*WORK ITEM*
Every line from the one containing "(524, 452) = (562, 451): red" to the end of the data below should be copied exactly, but pictures should not.

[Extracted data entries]
-------------------------

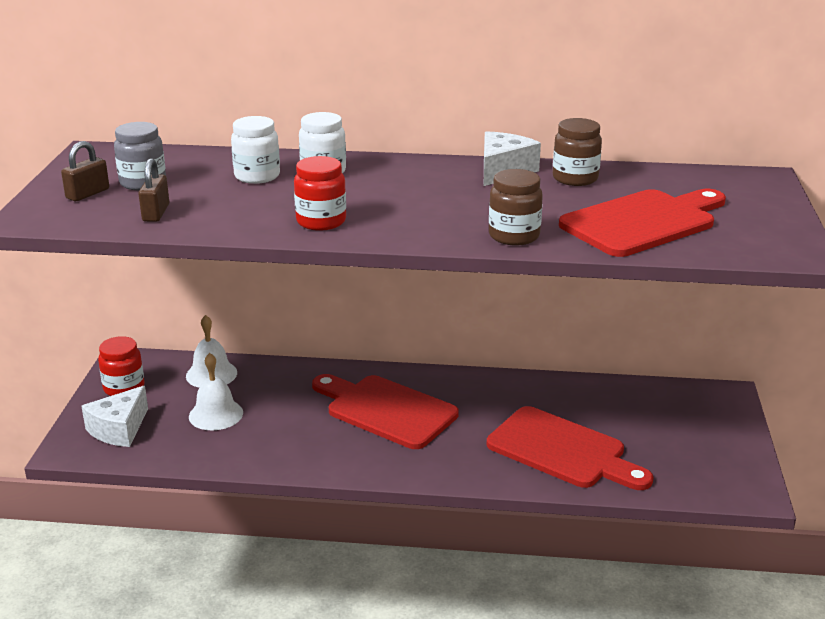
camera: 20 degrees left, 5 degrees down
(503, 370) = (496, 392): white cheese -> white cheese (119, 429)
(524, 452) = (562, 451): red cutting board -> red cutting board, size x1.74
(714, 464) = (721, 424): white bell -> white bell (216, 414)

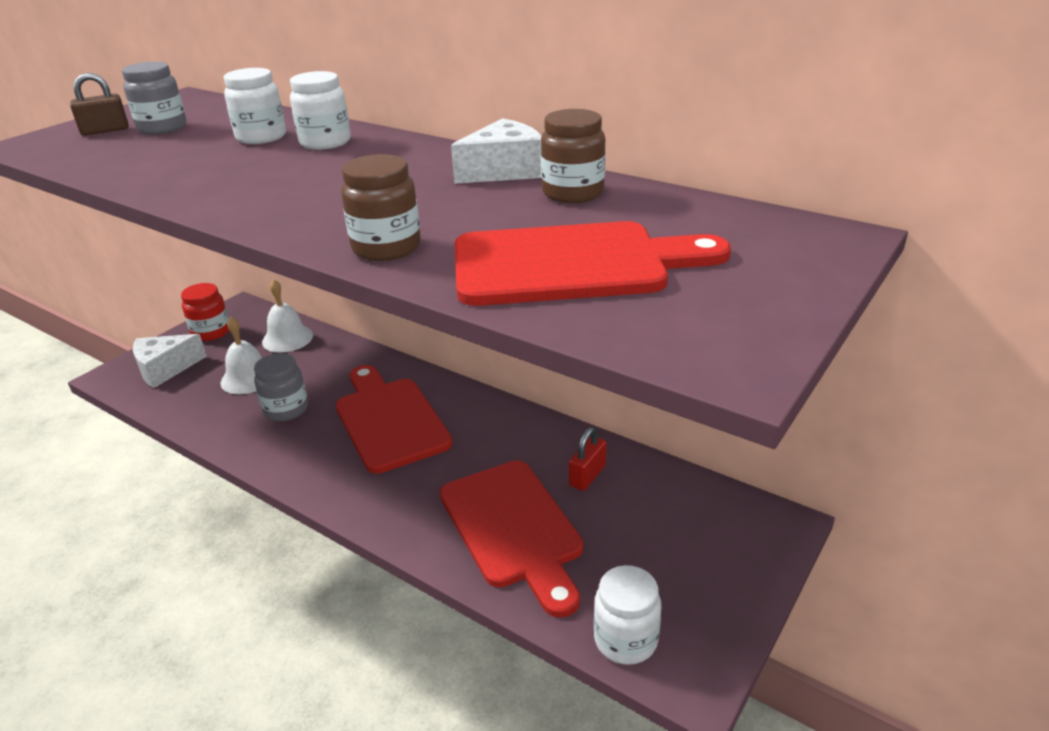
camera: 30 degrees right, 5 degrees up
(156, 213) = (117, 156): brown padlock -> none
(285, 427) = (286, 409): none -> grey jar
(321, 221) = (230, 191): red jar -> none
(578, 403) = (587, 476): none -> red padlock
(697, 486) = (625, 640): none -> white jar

-------------------------

*SOLUTION TO THIS PROBLEM*
(524, 452) = (562, 451): red cutting board -> red cutting board, size x1.74
(714, 464) = (721, 424): white bell -> white bell (216, 414)

camera: 30 degrees right, 5 degrees up
(156, 213) = (117, 156): brown padlock -> none
(285, 427) = (286, 409): none -> grey jar
(321, 221) = (230, 191): red jar -> none
(578, 403) = (587, 476): none -> red padlock
(697, 486) = (625, 640): none -> white jar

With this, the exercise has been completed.